*** Material supplied ***

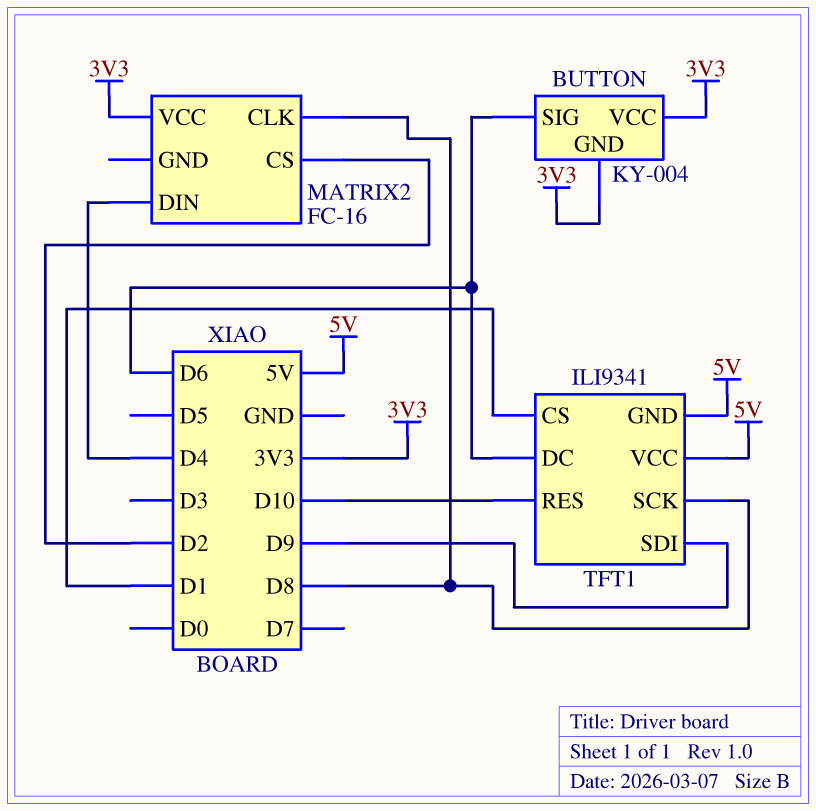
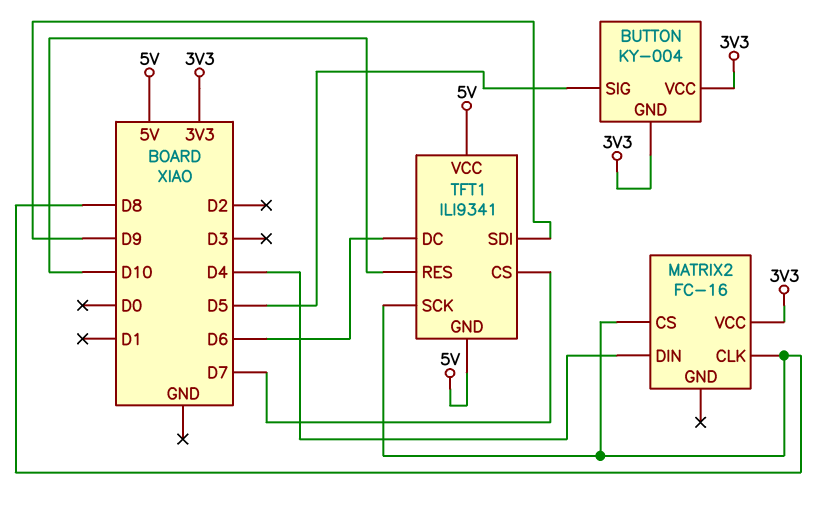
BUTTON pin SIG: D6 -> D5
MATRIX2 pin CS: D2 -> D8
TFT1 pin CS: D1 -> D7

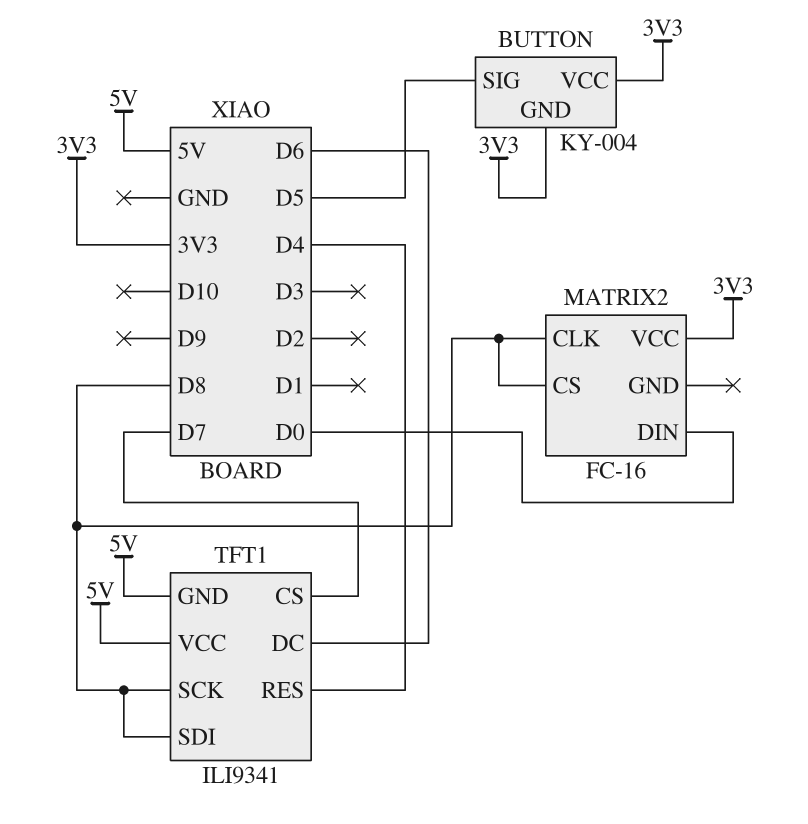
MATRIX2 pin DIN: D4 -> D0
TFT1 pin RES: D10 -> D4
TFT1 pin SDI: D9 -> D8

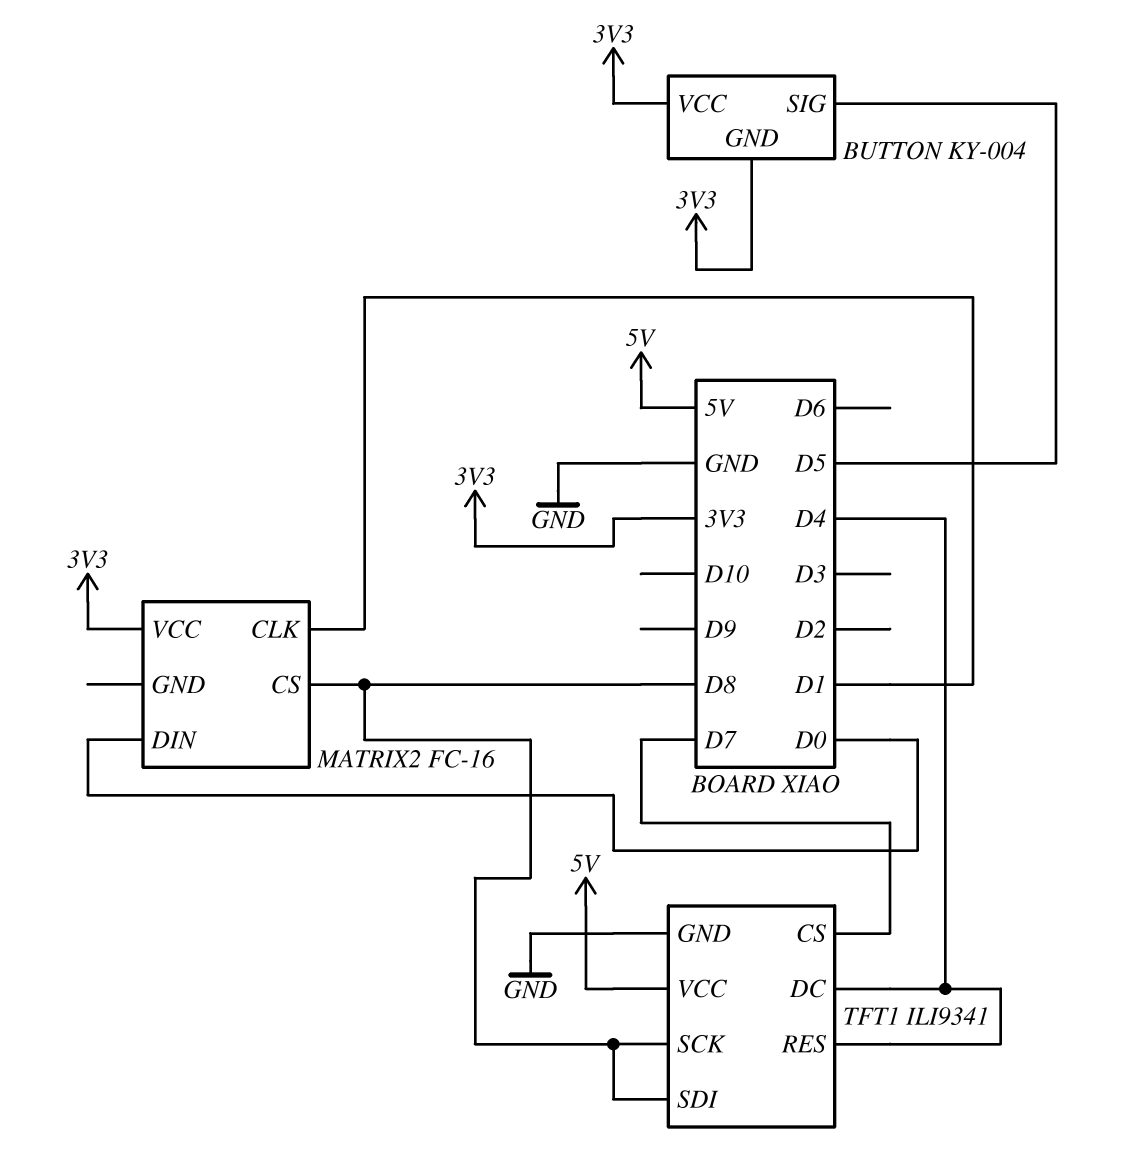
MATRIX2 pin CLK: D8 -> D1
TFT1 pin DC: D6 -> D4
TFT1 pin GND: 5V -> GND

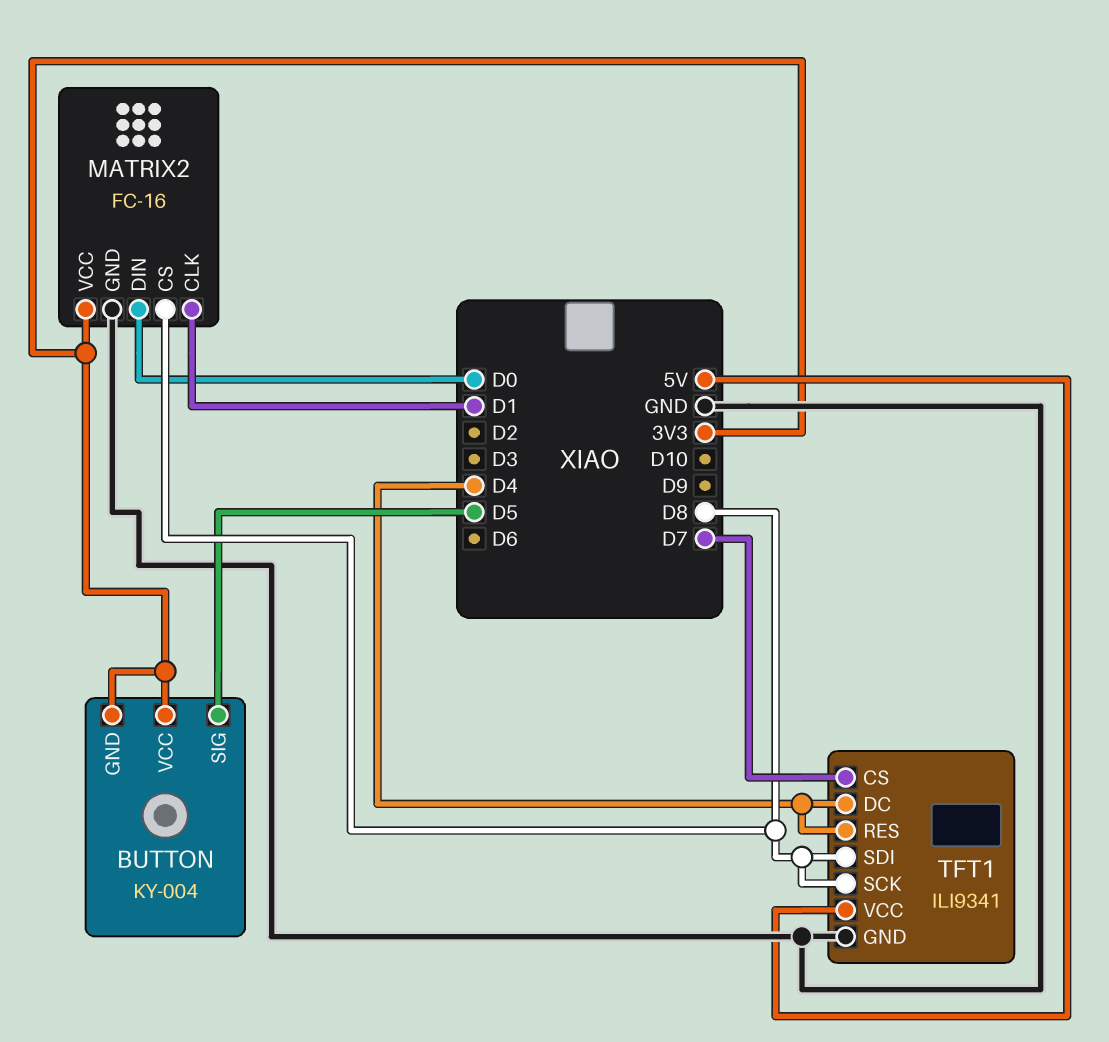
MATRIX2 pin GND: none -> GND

*** End of Material supplied ***

◆ Directions for this task: The entries above need to be output again in full, exactly, and without pictures.

◆ Output of the task:
BUTTON pin SIG: D6 -> D5
MATRIX2 pin CS: D2 -> D8
TFT1 pin CS: D1 -> D7

MATRIX2 pin DIN: D4 -> D0
TFT1 pin RES: D10 -> D4
TFT1 pin SDI: D9 -> D8

MATRIX2 pin CLK: D8 -> D1
TFT1 pin DC: D6 -> D4
TFT1 pin GND: 5V -> GND

MATRIX2 pin GND: none -> GND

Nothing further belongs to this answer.